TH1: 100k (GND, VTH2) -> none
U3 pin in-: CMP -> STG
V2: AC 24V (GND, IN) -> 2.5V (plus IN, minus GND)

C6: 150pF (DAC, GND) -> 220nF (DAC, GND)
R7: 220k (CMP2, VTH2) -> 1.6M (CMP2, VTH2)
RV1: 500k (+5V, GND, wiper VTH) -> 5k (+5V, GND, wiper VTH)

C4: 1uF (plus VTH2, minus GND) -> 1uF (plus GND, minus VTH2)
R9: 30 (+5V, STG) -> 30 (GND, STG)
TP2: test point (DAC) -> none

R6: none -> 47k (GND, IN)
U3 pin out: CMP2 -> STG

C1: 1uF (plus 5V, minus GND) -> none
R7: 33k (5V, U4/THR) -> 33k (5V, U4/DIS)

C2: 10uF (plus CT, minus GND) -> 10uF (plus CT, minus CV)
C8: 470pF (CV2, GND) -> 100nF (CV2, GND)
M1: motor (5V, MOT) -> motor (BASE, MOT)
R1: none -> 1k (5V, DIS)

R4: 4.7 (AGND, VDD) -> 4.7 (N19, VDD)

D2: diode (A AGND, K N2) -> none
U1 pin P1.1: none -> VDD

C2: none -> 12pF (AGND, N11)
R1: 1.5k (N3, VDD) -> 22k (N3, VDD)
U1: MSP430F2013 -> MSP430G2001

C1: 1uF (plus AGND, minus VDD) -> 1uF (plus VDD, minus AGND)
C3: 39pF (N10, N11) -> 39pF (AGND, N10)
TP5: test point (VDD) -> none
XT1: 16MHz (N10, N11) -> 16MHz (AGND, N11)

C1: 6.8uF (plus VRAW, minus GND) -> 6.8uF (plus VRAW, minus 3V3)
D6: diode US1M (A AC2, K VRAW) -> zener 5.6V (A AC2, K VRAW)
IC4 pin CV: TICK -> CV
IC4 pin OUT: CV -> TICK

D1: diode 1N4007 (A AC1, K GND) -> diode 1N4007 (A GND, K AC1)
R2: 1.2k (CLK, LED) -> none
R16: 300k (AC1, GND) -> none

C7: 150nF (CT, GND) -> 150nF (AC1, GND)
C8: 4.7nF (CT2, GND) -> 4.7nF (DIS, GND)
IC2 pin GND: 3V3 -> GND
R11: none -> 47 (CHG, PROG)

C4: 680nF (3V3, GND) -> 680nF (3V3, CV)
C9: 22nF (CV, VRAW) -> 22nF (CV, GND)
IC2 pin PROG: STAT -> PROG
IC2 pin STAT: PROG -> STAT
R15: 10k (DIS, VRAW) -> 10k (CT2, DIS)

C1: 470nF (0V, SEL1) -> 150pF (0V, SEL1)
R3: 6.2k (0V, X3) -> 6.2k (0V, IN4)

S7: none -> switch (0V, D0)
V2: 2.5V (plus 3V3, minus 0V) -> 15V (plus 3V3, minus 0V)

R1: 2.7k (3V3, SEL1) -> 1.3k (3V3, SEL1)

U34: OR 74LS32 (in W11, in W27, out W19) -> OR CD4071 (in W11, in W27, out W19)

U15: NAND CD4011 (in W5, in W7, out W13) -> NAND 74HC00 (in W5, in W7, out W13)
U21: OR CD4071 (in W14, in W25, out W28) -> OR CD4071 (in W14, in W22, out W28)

## BRIEF
Could you restate, word for word, every line from the one containing "C1: 470nF (0V, SEL1) -> 150pF (0V, SEL1)" through the last line of the records above, and nothing more?

## THE ANSWER
C1: 470nF (0V, SEL1) -> 150pF (0V, SEL1)
R3: 6.2k (0V, X3) -> 6.2k (0V, IN4)

S7: none -> switch (0V, D0)
V2: 2.5V (plus 3V3, minus 0V) -> 15V (plus 3V3, minus 0V)

R1: 2.7k (3V3, SEL1) -> 1.3k (3V3, SEL1)

U34: OR 74LS32 (in W11, in W27, out W19) -> OR CD4071 (in W11, in W27, out W19)

U15: NAND CD4011 (in W5, in W7, out W13) -> NAND 74HC00 (in W5, in W7, out W13)
U21: OR CD4071 (in W14, in W25, out W28) -> OR CD4071 (in W14, in W22, out W28)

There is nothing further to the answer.